_Instructions to follow:_
Because only the text is wanted, repeat the records below exactly and omit the pictures.
------------------------------
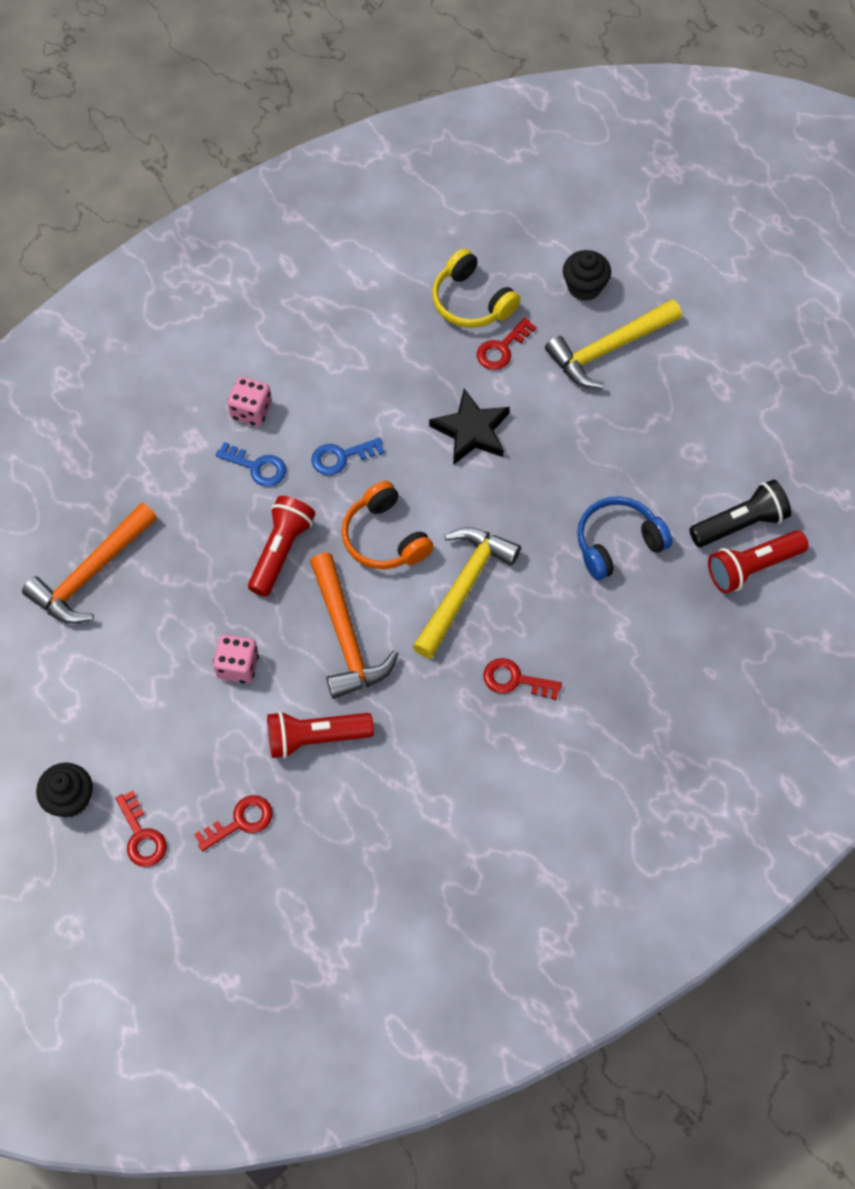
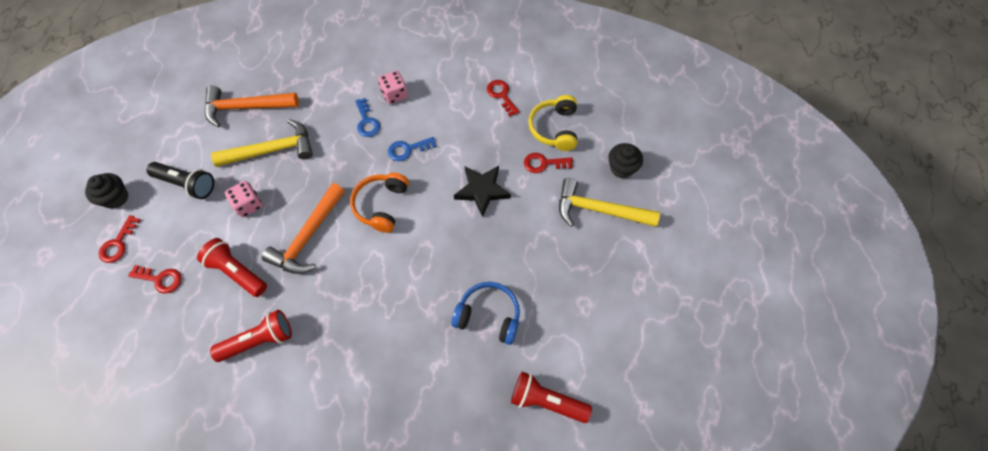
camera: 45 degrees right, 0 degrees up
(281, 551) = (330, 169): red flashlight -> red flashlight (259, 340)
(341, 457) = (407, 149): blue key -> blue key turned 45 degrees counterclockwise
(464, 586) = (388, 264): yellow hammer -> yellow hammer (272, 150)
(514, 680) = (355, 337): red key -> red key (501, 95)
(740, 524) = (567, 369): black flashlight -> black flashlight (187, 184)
------------------------------
_Finished task:_
camera: 45 degrees right, 0 degrees up
(281, 551) = (330, 169): red flashlight -> red flashlight (259, 340)
(341, 457) = (407, 149): blue key -> blue key turned 45 degrees counterclockwise
(464, 586) = (388, 264): yellow hammer -> yellow hammer (272, 150)
(514, 680) = (355, 337): red key -> red key (501, 95)
(740, 524) = (567, 369): black flashlight -> black flashlight (187, 184)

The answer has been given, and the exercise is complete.